━━━ SOURCE DATA ━━━

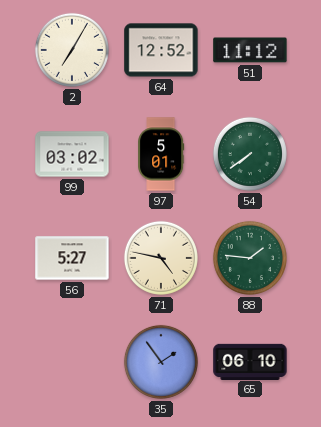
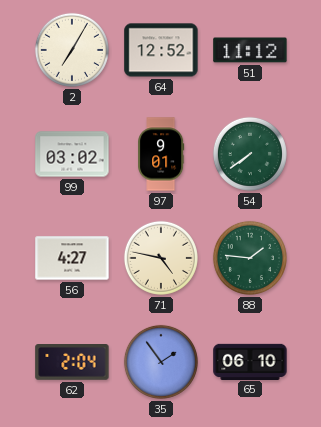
97: 5:01 -> 9:01
56: 5:27 -> 4:27
62: none -> 2:04
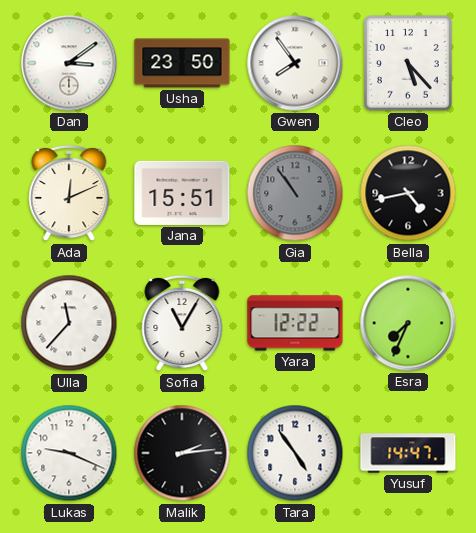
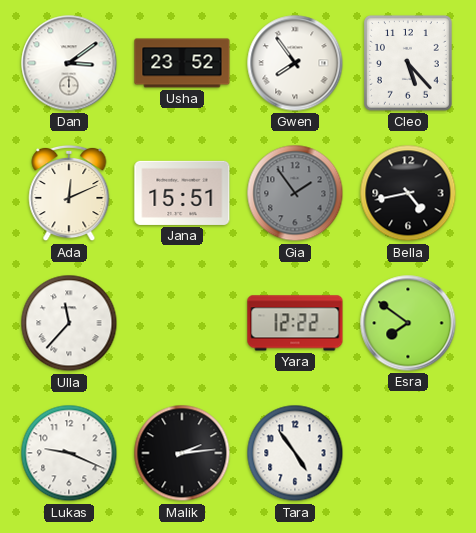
Usha: 23:50 -> 23:52
Gia: 10:54 -> 1:54
Sofia: 11:05 -> none
Esra: 7:34 -> 7:51
Yusuf: 14:47 -> none
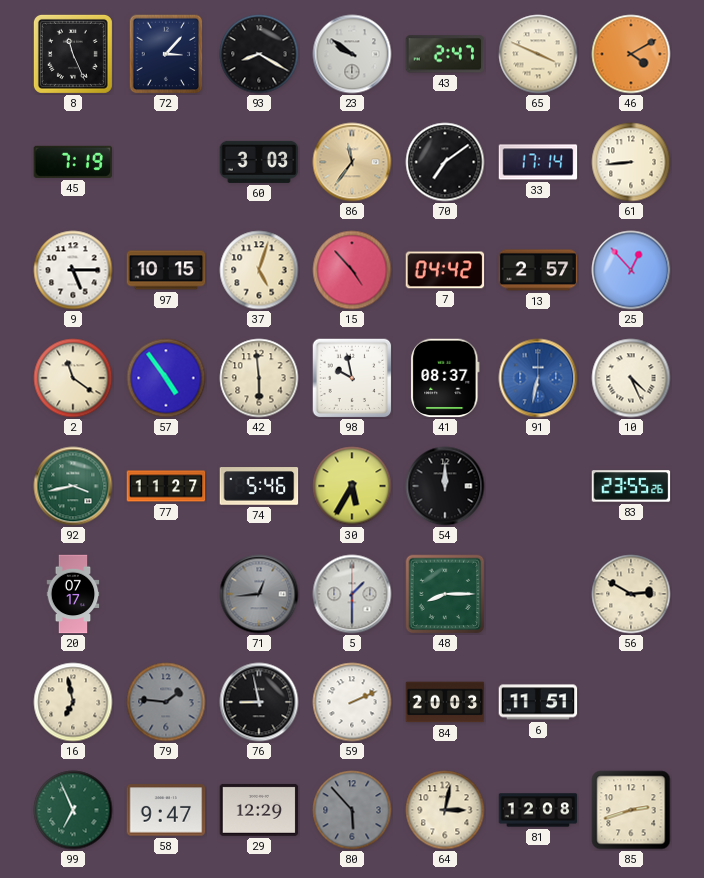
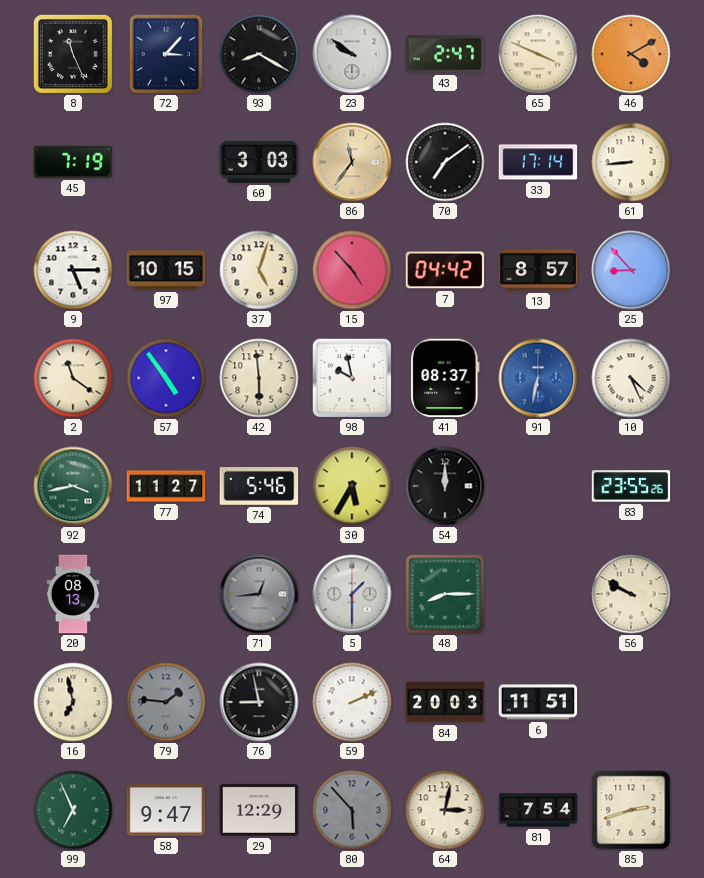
13: 2:57 -> 8:57
25: 12:53 -> 8:53
20: 07:17 -> 08:13
56: 2:50 -> 9:50
81: 12:08 -> 7:54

━━━

### WHAT TO DO
Copy verbatim the lines of the records from the one containing "13: 2:57 -> 8:57" through the final line of the records.

### RESPONSE
13: 2:57 -> 8:57
25: 12:53 -> 8:53
20: 07:17 -> 08:13
56: 2:50 -> 9:50
81: 12:08 -> 7:54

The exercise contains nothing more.